DATA SHOWN Block Start

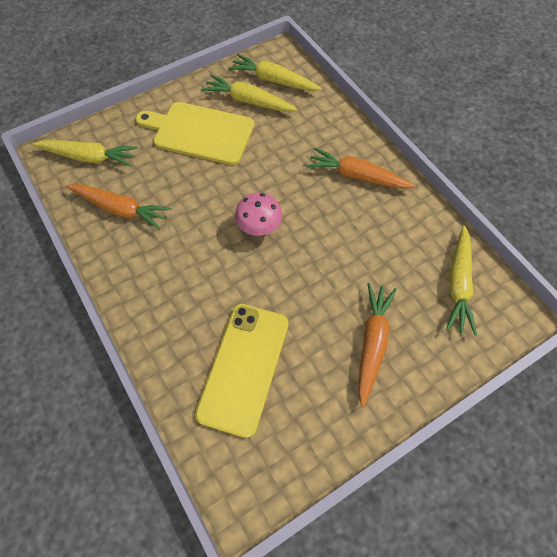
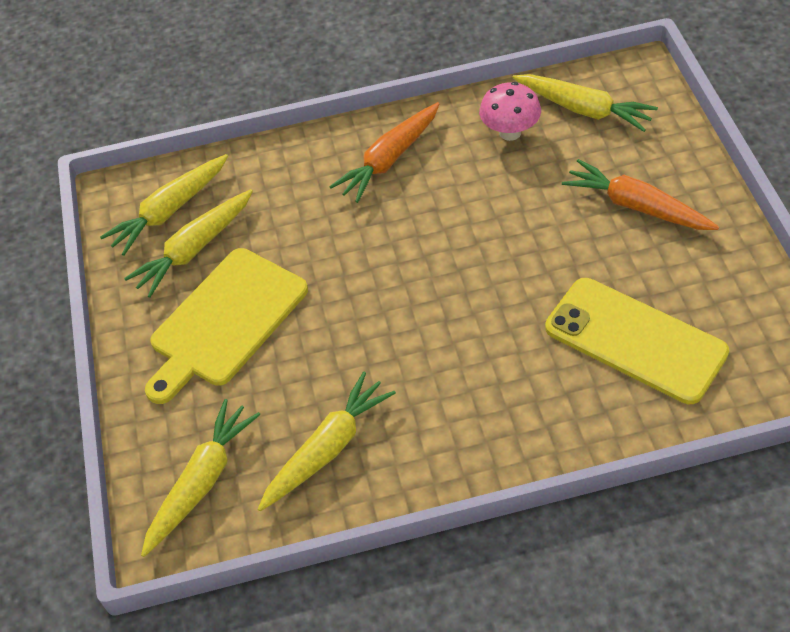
camera: 65 degrees left, 10 degrees down
(121, 209) = (328, 448): orange carrot -> yellow carrot
(259, 227) = (430, 282): pink mushroom -> pink mushroom (510, 132)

DATA SHOWN Block End

WHAT IS NEEDED: Reproduce the listing exactly. Do not include its images.

RESPONSE TO THIS EXERCISE:
camera: 65 degrees left, 10 degrees down
(121, 209) = (328, 448): orange carrot -> yellow carrot
(259, 227) = (430, 282): pink mushroom -> pink mushroom (510, 132)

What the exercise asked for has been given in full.